• **Records provided**
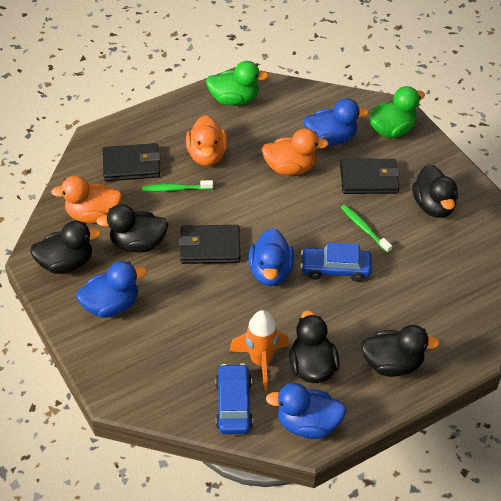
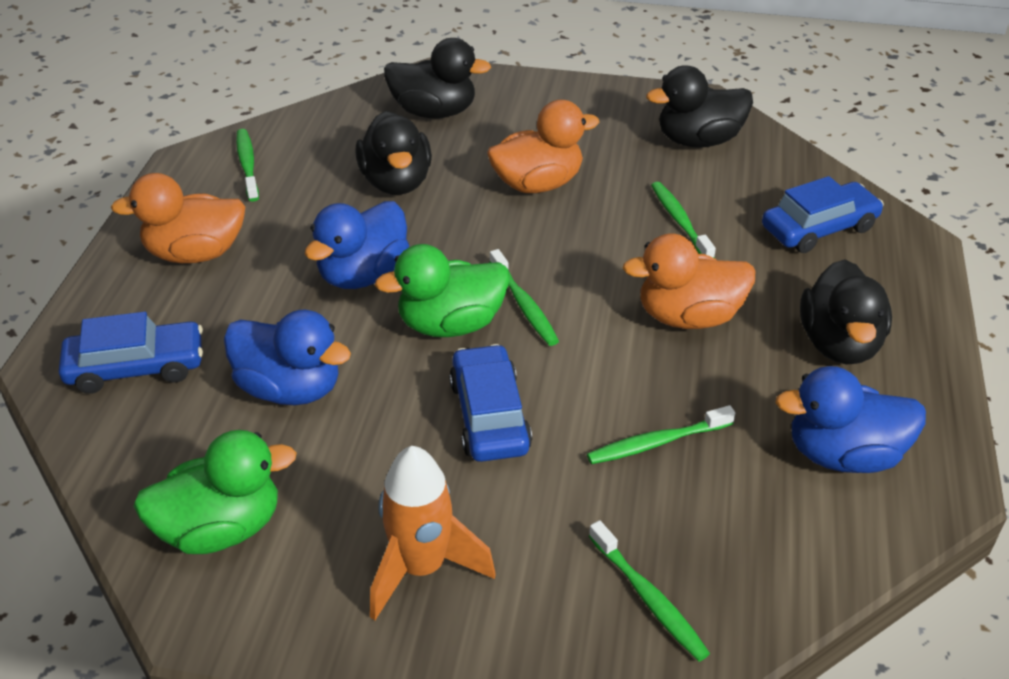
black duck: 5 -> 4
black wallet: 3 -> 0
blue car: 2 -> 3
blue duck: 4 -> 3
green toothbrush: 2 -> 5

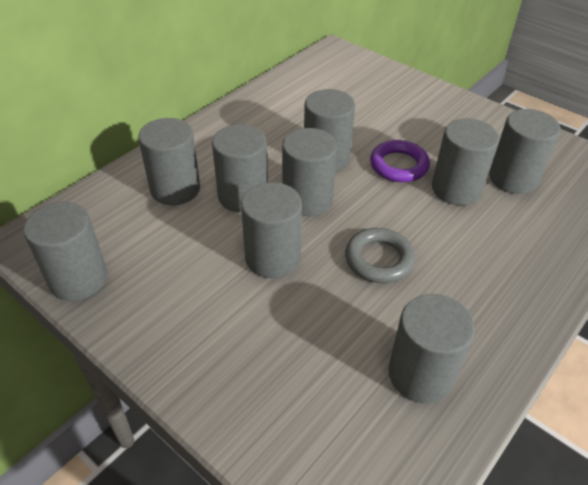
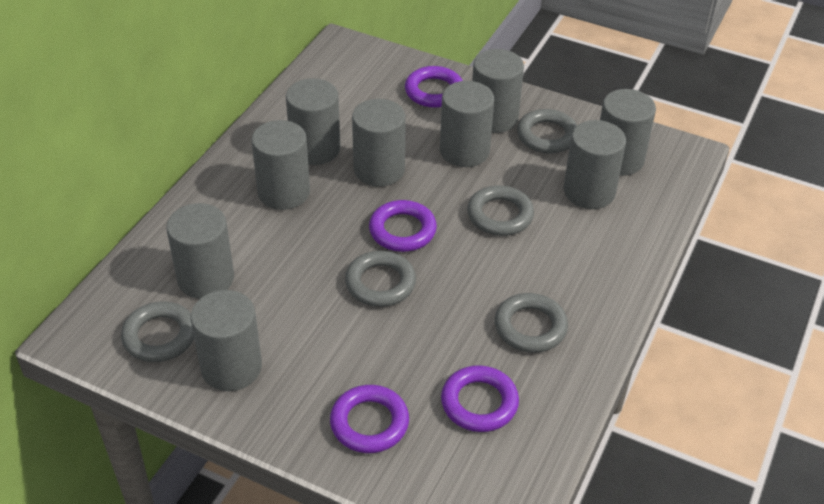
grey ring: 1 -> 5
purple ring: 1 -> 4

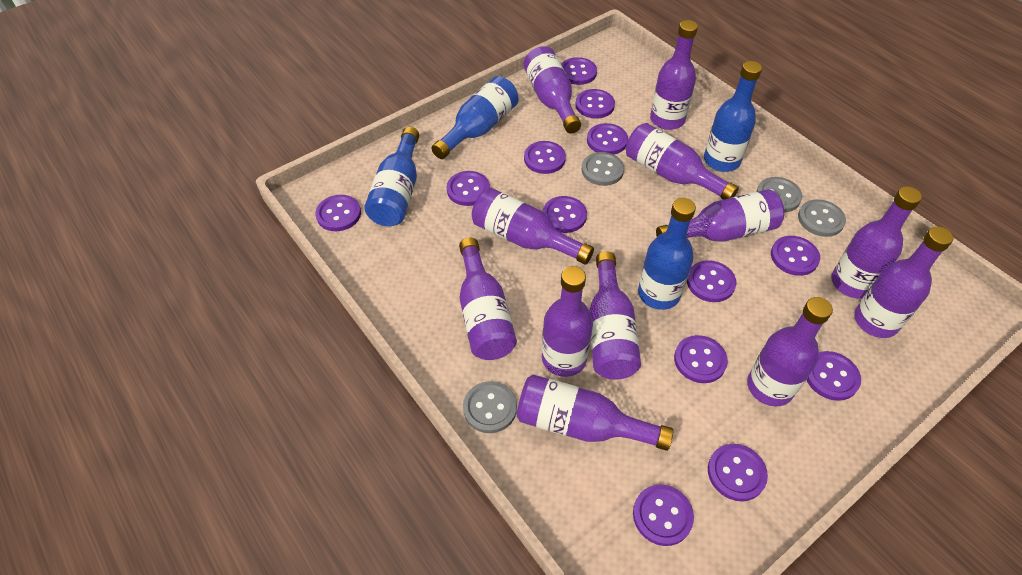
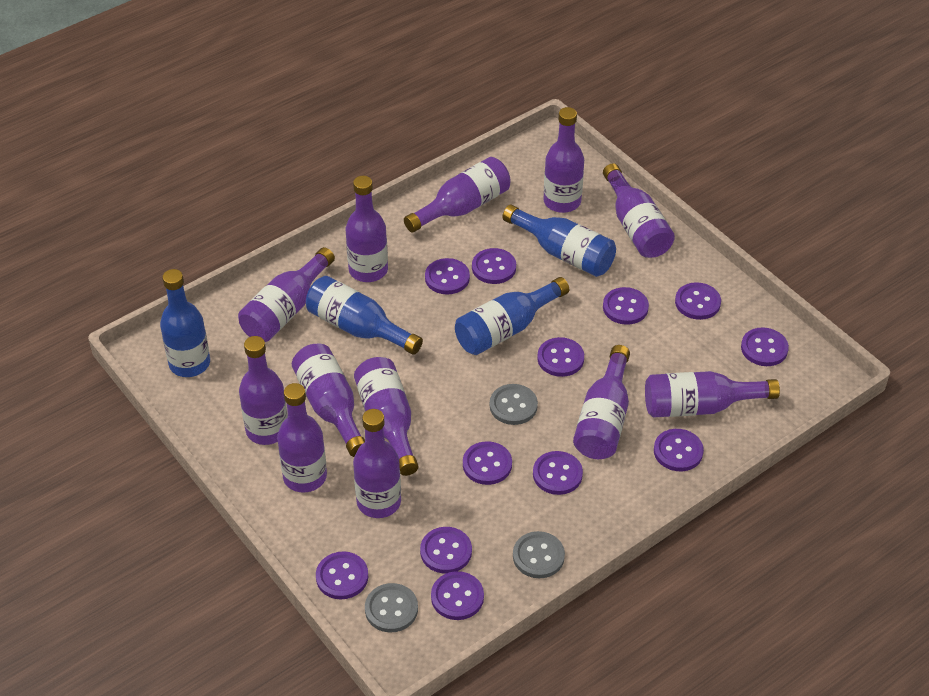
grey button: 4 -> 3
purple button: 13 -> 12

• **Task prompt**
Images must not appear; print each record precisely as it reads.

• **The answer**
black duck: 5 -> 4
black wallet: 3 -> 0
blue car: 2 -> 3
blue duck: 4 -> 3
green toothbrush: 2 -> 5

grey ring: 1 -> 5
purple ring: 1 -> 4

grey button: 4 -> 3
purple button: 13 -> 12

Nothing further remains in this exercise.